• Requirement
Copy each line of the data exactly. Leave nothing out.

»»

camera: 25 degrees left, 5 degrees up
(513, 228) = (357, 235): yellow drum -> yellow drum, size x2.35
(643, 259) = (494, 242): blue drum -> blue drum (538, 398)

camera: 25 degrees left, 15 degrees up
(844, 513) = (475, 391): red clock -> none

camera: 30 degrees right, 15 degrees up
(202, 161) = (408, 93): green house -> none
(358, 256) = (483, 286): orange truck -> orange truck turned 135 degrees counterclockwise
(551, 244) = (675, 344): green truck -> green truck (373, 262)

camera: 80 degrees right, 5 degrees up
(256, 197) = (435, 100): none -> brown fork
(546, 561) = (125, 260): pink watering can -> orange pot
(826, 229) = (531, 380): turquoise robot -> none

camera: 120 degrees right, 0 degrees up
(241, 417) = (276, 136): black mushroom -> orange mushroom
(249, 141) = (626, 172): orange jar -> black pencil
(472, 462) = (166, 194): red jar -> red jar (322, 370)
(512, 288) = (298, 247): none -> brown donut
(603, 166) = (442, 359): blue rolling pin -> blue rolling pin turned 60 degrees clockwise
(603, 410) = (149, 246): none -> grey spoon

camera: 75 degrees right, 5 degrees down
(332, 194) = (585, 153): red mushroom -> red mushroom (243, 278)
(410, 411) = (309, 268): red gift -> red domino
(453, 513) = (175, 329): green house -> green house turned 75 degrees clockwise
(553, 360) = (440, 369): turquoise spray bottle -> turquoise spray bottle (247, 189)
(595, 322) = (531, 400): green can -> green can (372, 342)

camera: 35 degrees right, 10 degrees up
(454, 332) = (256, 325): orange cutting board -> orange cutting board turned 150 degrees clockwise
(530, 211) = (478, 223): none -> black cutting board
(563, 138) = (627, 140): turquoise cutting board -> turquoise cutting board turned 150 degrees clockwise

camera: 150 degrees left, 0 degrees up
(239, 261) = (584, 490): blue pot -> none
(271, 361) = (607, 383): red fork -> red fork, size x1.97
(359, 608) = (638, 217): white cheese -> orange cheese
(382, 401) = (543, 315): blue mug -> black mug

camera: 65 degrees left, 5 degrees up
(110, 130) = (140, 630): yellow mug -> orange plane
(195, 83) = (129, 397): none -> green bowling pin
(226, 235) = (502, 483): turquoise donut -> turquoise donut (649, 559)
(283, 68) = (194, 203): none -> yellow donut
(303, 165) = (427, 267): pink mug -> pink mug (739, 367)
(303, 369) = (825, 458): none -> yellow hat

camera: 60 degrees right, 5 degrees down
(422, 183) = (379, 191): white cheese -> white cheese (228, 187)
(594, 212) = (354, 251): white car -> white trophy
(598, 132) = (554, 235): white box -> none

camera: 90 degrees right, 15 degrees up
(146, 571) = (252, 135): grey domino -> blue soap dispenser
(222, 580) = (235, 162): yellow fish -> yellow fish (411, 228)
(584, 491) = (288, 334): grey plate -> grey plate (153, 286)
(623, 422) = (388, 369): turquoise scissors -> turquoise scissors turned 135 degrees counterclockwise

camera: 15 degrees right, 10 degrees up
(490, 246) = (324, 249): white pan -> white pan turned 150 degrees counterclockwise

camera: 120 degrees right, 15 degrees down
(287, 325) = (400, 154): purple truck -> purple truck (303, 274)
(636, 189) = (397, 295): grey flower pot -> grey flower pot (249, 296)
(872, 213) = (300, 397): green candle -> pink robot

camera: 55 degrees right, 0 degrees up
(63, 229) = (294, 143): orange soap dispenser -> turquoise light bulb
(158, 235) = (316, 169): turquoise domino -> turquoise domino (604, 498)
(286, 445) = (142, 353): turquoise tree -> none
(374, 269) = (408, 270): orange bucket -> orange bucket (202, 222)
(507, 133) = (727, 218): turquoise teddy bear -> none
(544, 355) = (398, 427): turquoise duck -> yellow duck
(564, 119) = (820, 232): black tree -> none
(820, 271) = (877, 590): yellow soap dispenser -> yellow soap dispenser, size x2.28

««

• The completed task
camera: 25 degrees left, 5 degrees up
(513, 228) = (357, 235): yellow drum -> yellow drum, size x2.35
(643, 259) = (494, 242): blue drum -> blue drum (538, 398)

camera: 25 degrees left, 15 degrees up
(844, 513) = (475, 391): red clock -> none

camera: 30 degrees right, 15 degrees up
(202, 161) = (408, 93): green house -> none
(358, 256) = (483, 286): orange truck -> orange truck turned 135 degrees counterclockwise
(551, 244) = (675, 344): green truck -> green truck (373, 262)

camera: 80 degrees right, 5 degrees up
(256, 197) = (435, 100): none -> brown fork
(546, 561) = (125, 260): pink watering can -> orange pot
(826, 229) = (531, 380): turquoise robot -> none

camera: 120 degrees right, 0 degrees up
(241, 417) = (276, 136): black mushroom -> orange mushroom
(249, 141) = (626, 172): orange jar -> black pencil
(472, 462) = (166, 194): red jar -> red jar (322, 370)
(512, 288) = (298, 247): none -> brown donut
(603, 166) = (442, 359): blue rolling pin -> blue rolling pin turned 60 degrees clockwise
(603, 410) = (149, 246): none -> grey spoon

camera: 75 degrees right, 5 degrees down
(332, 194) = (585, 153): red mushroom -> red mushroom (243, 278)
(410, 411) = (309, 268): red gift -> red domino
(453, 513) = (175, 329): green house -> green house turned 75 degrees clockwise
(553, 360) = (440, 369): turquoise spray bottle -> turquoise spray bottle (247, 189)
(595, 322) = (531, 400): green can -> green can (372, 342)

camera: 35 degrees right, 10 degrees up
(454, 332) = (256, 325): orange cutting board -> orange cutting board turned 150 degrees clockwise
(530, 211) = (478, 223): none -> black cutting board
(563, 138) = (627, 140): turquoise cutting board -> turquoise cutting board turned 150 degrees clockwise

camera: 150 degrees left, 0 degrees up
(239, 261) = (584, 490): blue pot -> none
(271, 361) = (607, 383): red fork -> red fork, size x1.97
(359, 608) = (638, 217): white cheese -> orange cheese
(382, 401) = (543, 315): blue mug -> black mug

camera: 65 degrees left, 5 degrees up
(110, 130) = (140, 630): yellow mug -> orange plane
(195, 83) = (129, 397): none -> green bowling pin
(226, 235) = (502, 483): turquoise donut -> turquoise donut (649, 559)
(283, 68) = (194, 203): none -> yellow donut
(303, 165) = (427, 267): pink mug -> pink mug (739, 367)
(303, 369) = (825, 458): none -> yellow hat

camera: 60 degrees right, 5 degrees down
(422, 183) = (379, 191): white cheese -> white cheese (228, 187)
(594, 212) = (354, 251): white car -> white trophy
(598, 132) = (554, 235): white box -> none

camera: 90 degrees right, 15 degrees up
(146, 571) = (252, 135): grey domino -> blue soap dispenser
(222, 580) = (235, 162): yellow fish -> yellow fish (411, 228)
(584, 491) = (288, 334): grey plate -> grey plate (153, 286)
(623, 422) = (388, 369): turquoise scissors -> turquoise scissors turned 135 degrees counterclockwise

camera: 15 degrees right, 10 degrees up
(490, 246) = (324, 249): white pan -> white pan turned 150 degrees counterclockwise

camera: 120 degrees right, 15 degrees down
(287, 325) = (400, 154): purple truck -> purple truck (303, 274)
(636, 189) = (397, 295): grey flower pot -> grey flower pot (249, 296)
(872, 213) = (300, 397): green candle -> pink robot

camera: 55 degrees right, 0 degrees up
(63, 229) = (294, 143): orange soap dispenser -> turquoise light bulb
(158, 235) = (316, 169): turquoise domino -> turquoise domino (604, 498)
(286, 445) = (142, 353): turquoise tree -> none
(374, 269) = (408, 270): orange bucket -> orange bucket (202, 222)
(507, 133) = (727, 218): turquoise teddy bear -> none
(544, 355) = (398, 427): turquoise duck -> yellow duck
(564, 119) = (820, 232): black tree -> none
(820, 271) = (877, 590): yellow soap dispenser -> yellow soap dispenser, size x2.28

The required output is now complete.